Task requirements
Output every entry below exactly, without its pictures.
───
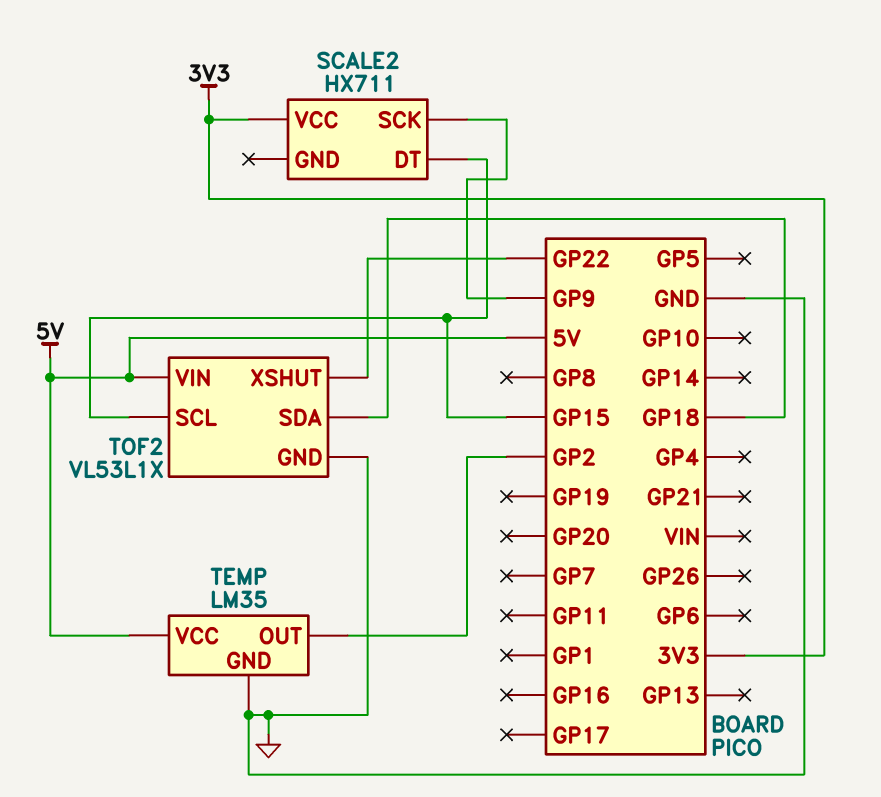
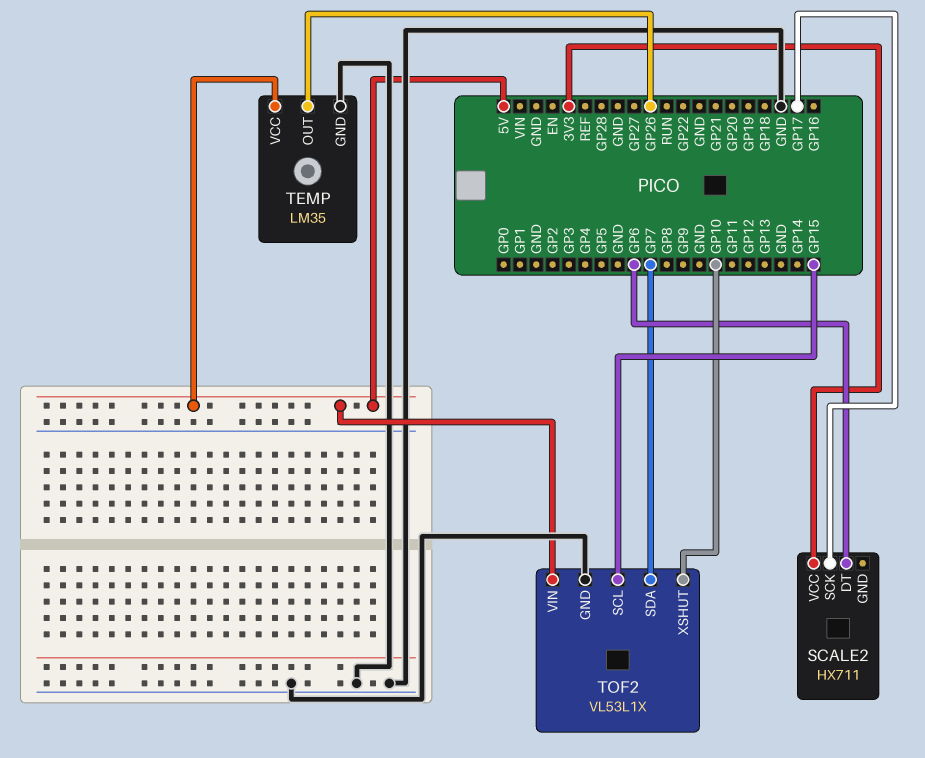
SCALE2 pin DT: GP15 -> GP6
SCALE2 pin SCK: GP9 -> GP17
TEMP pin OUT: GP2 -> GP26
TOF2 pin SDA: GP18 -> GP7
TOF2 pin XSHUT: GP22 -> GP10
───
Solution
SCALE2 pin DT: GP15 -> GP6
SCALE2 pin SCK: GP9 -> GP17
TEMP pin OUT: GP2 -> GP26
TOF2 pin SDA: GP18 -> GP7
TOF2 pin XSHUT: GP22 -> GP10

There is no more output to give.